** Opening EXERCISE MATERIALS block **

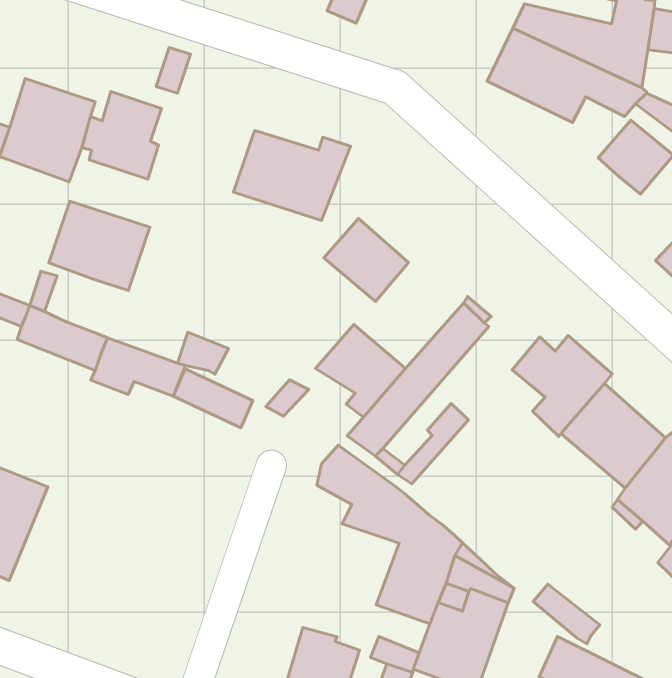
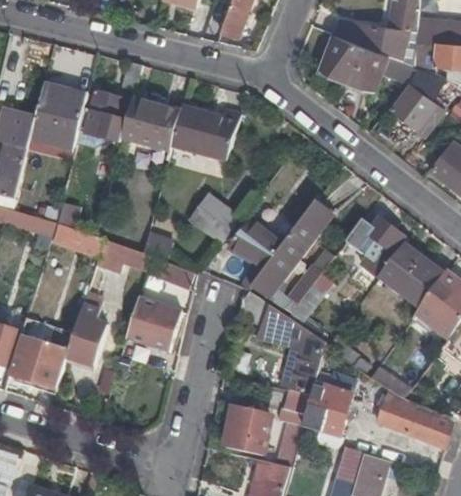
building: [49,201,150,291] -> [122,99,181,150]
building: [324,219,409,302] -> [190,195,241,244]
building: none -> [65,293,107,367]
building: none -> [126,297,180,350]

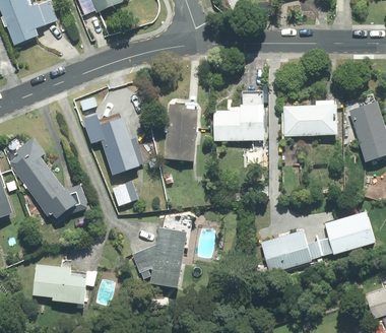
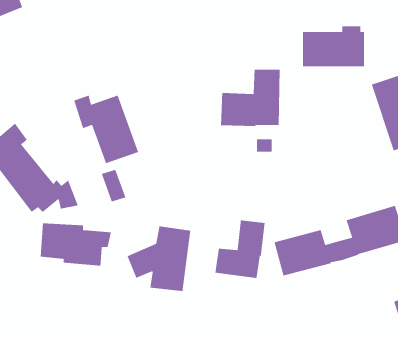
building: [282,97,337,134] -> [302,25,365,67]
building: [162,101,198,158] -> none
building: none -> [215,220,266,279]
building: [33,263,95,302] -> [40,222,112,267]

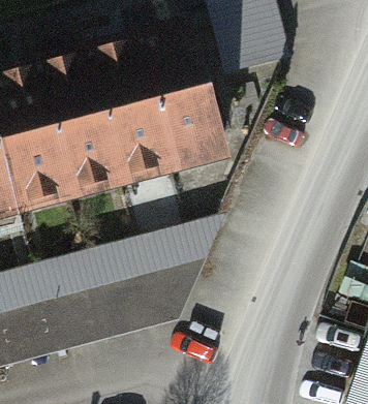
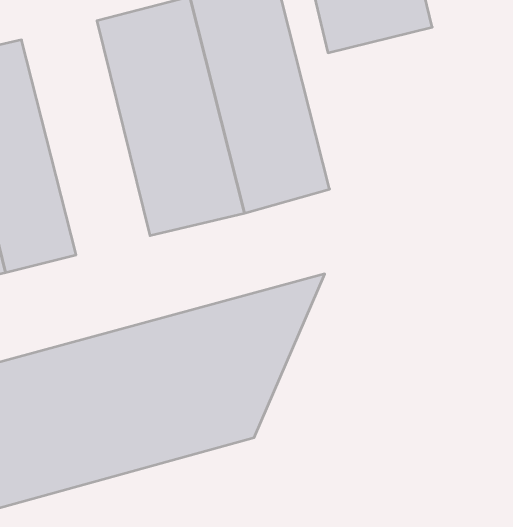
building: [24,51,106,201] -> none

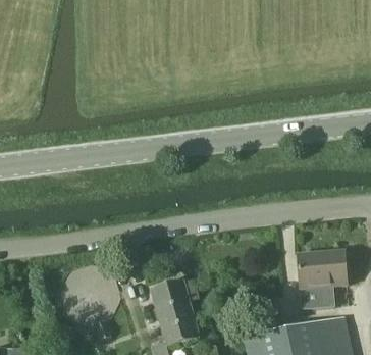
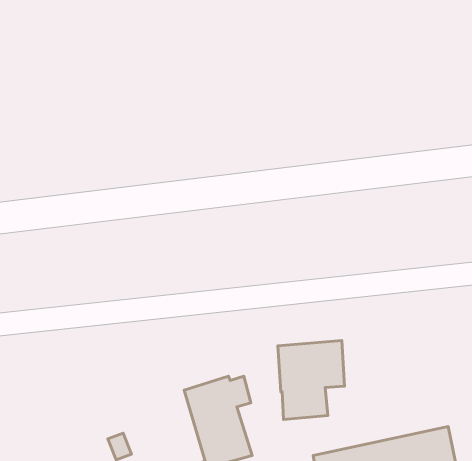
building: [298,251,347,309] -> [278,340,345,420]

** Closing EXERCISE MATERIALS block **

**EXERCISE DIRECTIONS:** Whichever lines of the material hold the word "none", find and copy them.

**RESPONSE:**
building: none -> [65,293,107,367]
building: none -> [126,297,180,350]
building: [162,101,198,158] -> none
building: none -> [215,220,266,279]
building: [24,51,106,201] -> none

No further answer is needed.